» **Problem requirements**
Nothing may be dropped or altered: reproduce all the data.

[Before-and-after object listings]
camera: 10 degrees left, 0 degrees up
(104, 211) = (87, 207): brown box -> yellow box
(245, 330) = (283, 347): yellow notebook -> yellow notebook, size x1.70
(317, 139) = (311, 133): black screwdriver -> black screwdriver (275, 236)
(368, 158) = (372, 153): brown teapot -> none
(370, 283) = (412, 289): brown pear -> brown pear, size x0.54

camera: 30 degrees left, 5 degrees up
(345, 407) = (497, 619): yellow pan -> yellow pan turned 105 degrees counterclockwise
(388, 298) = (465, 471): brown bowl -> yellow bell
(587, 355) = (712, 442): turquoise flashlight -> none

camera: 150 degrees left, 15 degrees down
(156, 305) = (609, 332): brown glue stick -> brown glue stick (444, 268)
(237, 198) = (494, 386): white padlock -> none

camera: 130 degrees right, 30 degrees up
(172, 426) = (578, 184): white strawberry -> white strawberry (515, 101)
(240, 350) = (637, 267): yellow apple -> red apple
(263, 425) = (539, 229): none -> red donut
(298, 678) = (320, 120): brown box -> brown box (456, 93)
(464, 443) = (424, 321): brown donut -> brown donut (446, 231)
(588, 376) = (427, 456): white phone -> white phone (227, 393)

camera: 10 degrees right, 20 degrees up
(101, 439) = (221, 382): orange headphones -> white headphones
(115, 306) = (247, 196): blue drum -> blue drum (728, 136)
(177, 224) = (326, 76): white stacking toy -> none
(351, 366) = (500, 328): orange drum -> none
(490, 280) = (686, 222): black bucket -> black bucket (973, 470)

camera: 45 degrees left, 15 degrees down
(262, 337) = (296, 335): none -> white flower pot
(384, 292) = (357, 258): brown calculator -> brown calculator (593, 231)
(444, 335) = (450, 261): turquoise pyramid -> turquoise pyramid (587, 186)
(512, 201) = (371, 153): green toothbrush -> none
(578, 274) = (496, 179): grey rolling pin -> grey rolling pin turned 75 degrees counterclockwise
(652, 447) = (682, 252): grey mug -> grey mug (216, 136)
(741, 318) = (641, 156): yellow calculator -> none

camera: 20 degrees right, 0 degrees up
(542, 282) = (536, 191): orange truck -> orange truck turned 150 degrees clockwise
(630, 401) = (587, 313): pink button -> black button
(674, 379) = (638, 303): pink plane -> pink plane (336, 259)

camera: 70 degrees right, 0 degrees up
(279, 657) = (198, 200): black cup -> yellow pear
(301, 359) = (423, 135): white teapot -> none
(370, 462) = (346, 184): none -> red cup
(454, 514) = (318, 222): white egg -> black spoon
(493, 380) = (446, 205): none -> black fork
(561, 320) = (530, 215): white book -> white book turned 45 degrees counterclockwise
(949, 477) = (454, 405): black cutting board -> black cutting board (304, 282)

» **Worked solution**
camera: 10 degrees left, 0 degrees up
(104, 211) = (87, 207): brown box -> yellow box
(245, 330) = (283, 347): yellow notebook -> yellow notebook, size x1.70
(317, 139) = (311, 133): black screwdriver -> black screwdriver (275, 236)
(368, 158) = (372, 153): brown teapot -> none
(370, 283) = (412, 289): brown pear -> brown pear, size x0.54

camera: 30 degrees left, 5 degrees up
(345, 407) = (497, 619): yellow pan -> yellow pan turned 105 degrees counterclockwise
(388, 298) = (465, 471): brown bowl -> yellow bell
(587, 355) = (712, 442): turquoise flashlight -> none

camera: 150 degrees left, 15 degrees down
(156, 305) = (609, 332): brown glue stick -> brown glue stick (444, 268)
(237, 198) = (494, 386): white padlock -> none

camera: 130 degrees right, 30 degrees up
(172, 426) = (578, 184): white strawberry -> white strawberry (515, 101)
(240, 350) = (637, 267): yellow apple -> red apple
(263, 425) = (539, 229): none -> red donut
(298, 678) = (320, 120): brown box -> brown box (456, 93)
(464, 443) = (424, 321): brown donut -> brown donut (446, 231)
(588, 376) = (427, 456): white phone -> white phone (227, 393)

camera: 10 degrees right, 20 degrees up
(101, 439) = (221, 382): orange headphones -> white headphones
(115, 306) = (247, 196): blue drum -> blue drum (728, 136)
(177, 224) = (326, 76): white stacking toy -> none
(351, 366) = (500, 328): orange drum -> none
(490, 280) = (686, 222): black bucket -> black bucket (973, 470)

camera: 45 degrees left, 15 degrees down
(262, 337) = (296, 335): none -> white flower pot
(384, 292) = (357, 258): brown calculator -> brown calculator (593, 231)
(444, 335) = (450, 261): turquoise pyramid -> turquoise pyramid (587, 186)
(512, 201) = (371, 153): green toothbrush -> none
(578, 274) = (496, 179): grey rolling pin -> grey rolling pin turned 75 degrees counterclockwise
(652, 447) = (682, 252): grey mug -> grey mug (216, 136)
(741, 318) = (641, 156): yellow calculator -> none

camera: 20 degrees right, 0 degrees up
(542, 282) = (536, 191): orange truck -> orange truck turned 150 degrees clockwise
(630, 401) = (587, 313): pink button -> black button
(674, 379) = (638, 303): pink plane -> pink plane (336, 259)

camera: 70 degrees right, 0 degrees up
(279, 657) = (198, 200): black cup -> yellow pear
(301, 359) = (423, 135): white teapot -> none
(370, 462) = (346, 184): none -> red cup
(454, 514) = (318, 222): white egg -> black spoon
(493, 380) = (446, 205): none -> black fork
(561, 320) = (530, 215): white book -> white book turned 45 degrees counterclockwise
(949, 477) = (454, 405): black cutting board -> black cutting board (304, 282)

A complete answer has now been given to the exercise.